(Your objective)
Print every entry below exactly, leaving out the pictures.

[Object correspondence data]
◇ ◇ ◇ ◇
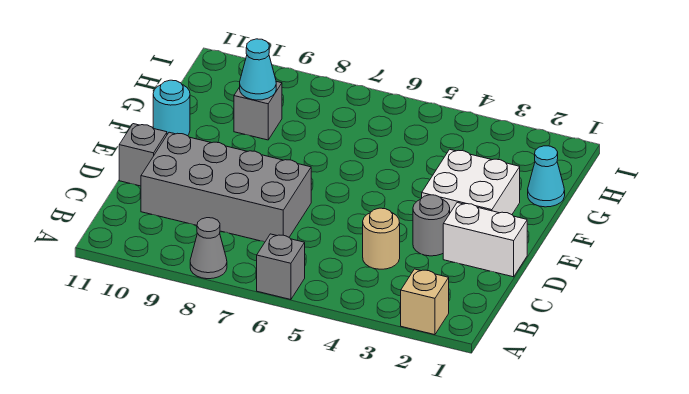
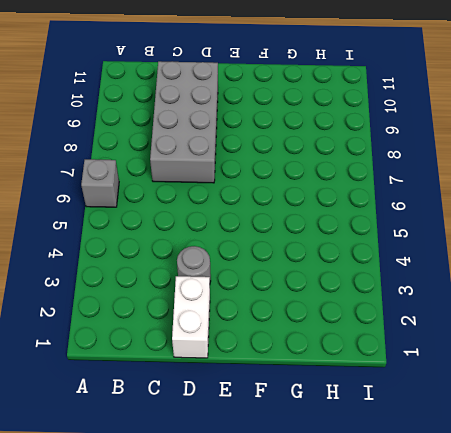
none -> tan brick A2 level 1
none -> grey cone A8 level 1
none -> tan round brick C4 level 1

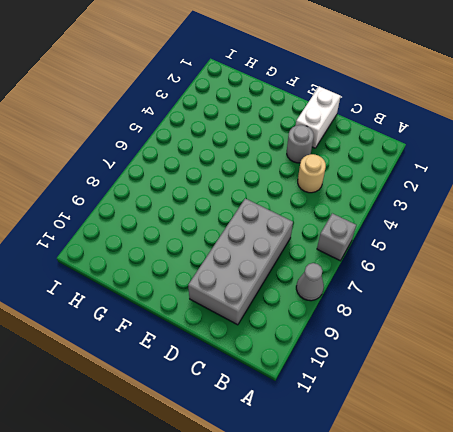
none -> tan brick A2 level 1
none -> grey brick D11 level 1
none -> white brick E2:F3 level 1

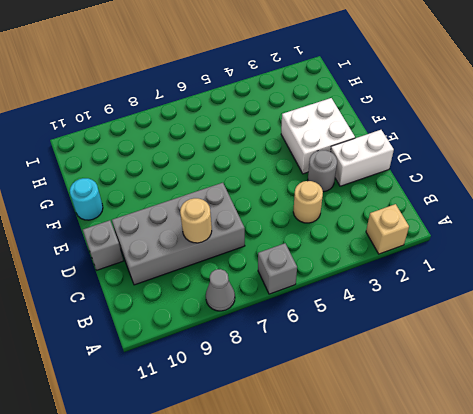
tan round brick C8 level 2 -> none
none -> cyan cone G1 level 1
none -> grey brick G9 level 1
none -> cyan cone G9 level 2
◇ ◇ ◇ ◇
(Response to this task)
none -> tan brick A2 level 1
none -> grey cone A8 level 1
none -> tan round brick C4 level 1

none -> tan brick A2 level 1
none -> grey brick D11 level 1
none -> white brick E2:F3 level 1

tan round brick C8 level 2 -> none
none -> cyan cone G1 level 1
none -> grey brick G9 level 1
none -> cyan cone G9 level 2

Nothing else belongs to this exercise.